Task statement: Would you reproduce exactly the lines below from the one holding "red circle: (22, 72) -> (25, 79), size x0.6" through the one holding "red triangle: (72, 162) -> (57, 179), moved", inclusive, and no others?

Entries supplied:
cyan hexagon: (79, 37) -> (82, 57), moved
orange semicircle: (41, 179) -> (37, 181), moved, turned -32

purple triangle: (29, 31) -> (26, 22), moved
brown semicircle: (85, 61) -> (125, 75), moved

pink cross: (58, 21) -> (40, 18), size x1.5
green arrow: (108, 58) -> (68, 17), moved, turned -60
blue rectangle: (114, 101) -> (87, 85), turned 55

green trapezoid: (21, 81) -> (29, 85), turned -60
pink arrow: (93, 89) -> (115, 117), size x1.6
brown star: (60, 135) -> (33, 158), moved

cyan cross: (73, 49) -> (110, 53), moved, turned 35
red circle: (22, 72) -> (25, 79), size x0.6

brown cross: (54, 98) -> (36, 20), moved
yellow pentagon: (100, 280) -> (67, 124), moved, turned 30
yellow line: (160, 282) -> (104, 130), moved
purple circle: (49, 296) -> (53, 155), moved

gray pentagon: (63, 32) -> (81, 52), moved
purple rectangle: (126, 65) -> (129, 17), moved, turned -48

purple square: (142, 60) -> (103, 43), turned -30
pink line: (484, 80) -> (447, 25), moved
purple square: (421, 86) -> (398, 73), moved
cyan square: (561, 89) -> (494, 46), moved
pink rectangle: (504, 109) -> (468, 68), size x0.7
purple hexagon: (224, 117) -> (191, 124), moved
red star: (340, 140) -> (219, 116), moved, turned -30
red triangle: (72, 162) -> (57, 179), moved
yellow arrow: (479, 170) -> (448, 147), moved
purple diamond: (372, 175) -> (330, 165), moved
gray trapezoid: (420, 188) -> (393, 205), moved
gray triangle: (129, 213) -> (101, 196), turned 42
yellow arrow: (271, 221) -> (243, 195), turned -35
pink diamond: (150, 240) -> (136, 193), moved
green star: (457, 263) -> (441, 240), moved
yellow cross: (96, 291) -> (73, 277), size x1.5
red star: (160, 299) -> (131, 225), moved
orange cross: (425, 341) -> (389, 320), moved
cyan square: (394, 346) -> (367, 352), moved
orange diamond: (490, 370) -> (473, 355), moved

Solution:
red circle: (22, 72) -> (25, 79), size x0.6

brown cross: (54, 98) -> (36, 20), moved
yellow pentagon: (100, 280) -> (67, 124), moved, turned 30
yellow line: (160, 282) -> (104, 130), moved
purple circle: (49, 296) -> (53, 155), moved

gray pentagon: (63, 32) -> (81, 52), moved
purple rectangle: (126, 65) -> (129, 17), moved, turned -48

purple square: (142, 60) -> (103, 43), turned -30
pink line: (484, 80) -> (447, 25), moved
purple square: (421, 86) -> (398, 73), moved
cyan square: (561, 89) -> (494, 46), moved
pink rectangle: (504, 109) -> (468, 68), size x0.7
purple hexagon: (224, 117) -> (191, 124), moved
red star: (340, 140) -> (219, 116), moved, turned -30
red triangle: (72, 162) -> (57, 179), moved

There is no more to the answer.